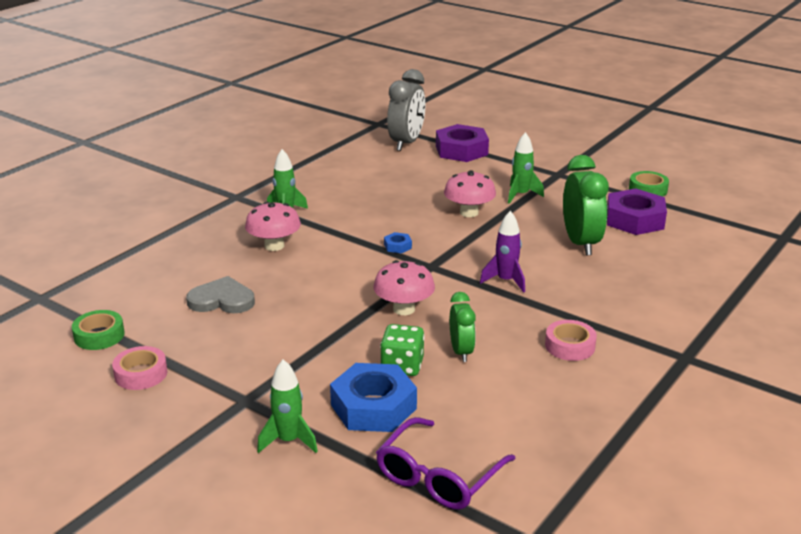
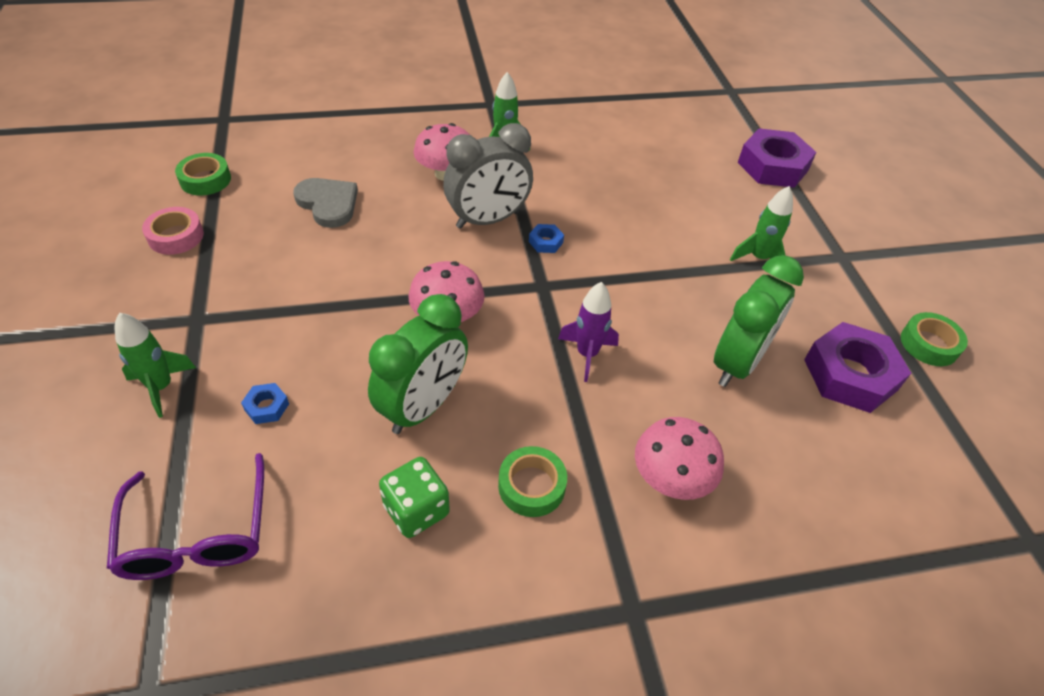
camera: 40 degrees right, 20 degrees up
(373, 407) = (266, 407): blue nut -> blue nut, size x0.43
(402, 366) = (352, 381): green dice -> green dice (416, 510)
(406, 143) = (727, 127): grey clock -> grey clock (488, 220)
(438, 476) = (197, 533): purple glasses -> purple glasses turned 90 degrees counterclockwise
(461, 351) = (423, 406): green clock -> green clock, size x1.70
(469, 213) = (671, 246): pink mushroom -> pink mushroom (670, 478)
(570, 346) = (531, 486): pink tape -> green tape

══════════

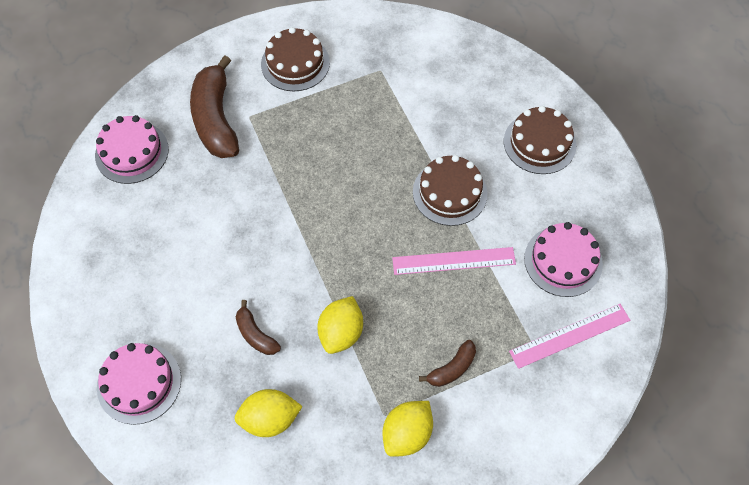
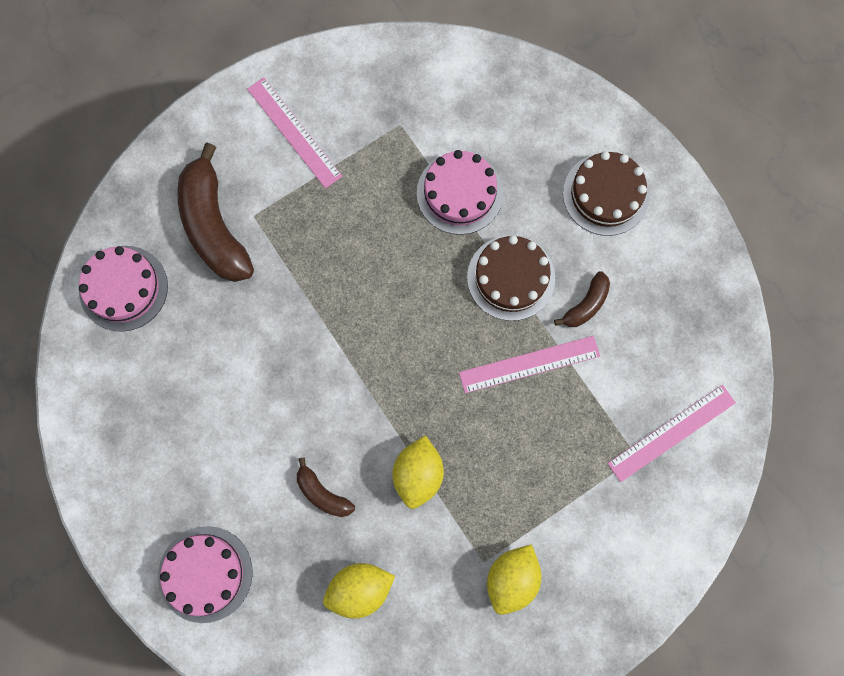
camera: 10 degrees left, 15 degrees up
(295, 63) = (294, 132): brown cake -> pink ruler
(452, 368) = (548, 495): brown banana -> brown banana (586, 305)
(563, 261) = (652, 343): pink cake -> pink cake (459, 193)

══════════

Above are some records; copy exactly the lines from the one with "(452, 368) = (548, 495): brown" through the one with "(563, 261) = (652, 343): pink", both included, and no others.

** RESPONSE **
(452, 368) = (548, 495): brown banana -> brown banana (586, 305)
(563, 261) = (652, 343): pink cake -> pink cake (459, 193)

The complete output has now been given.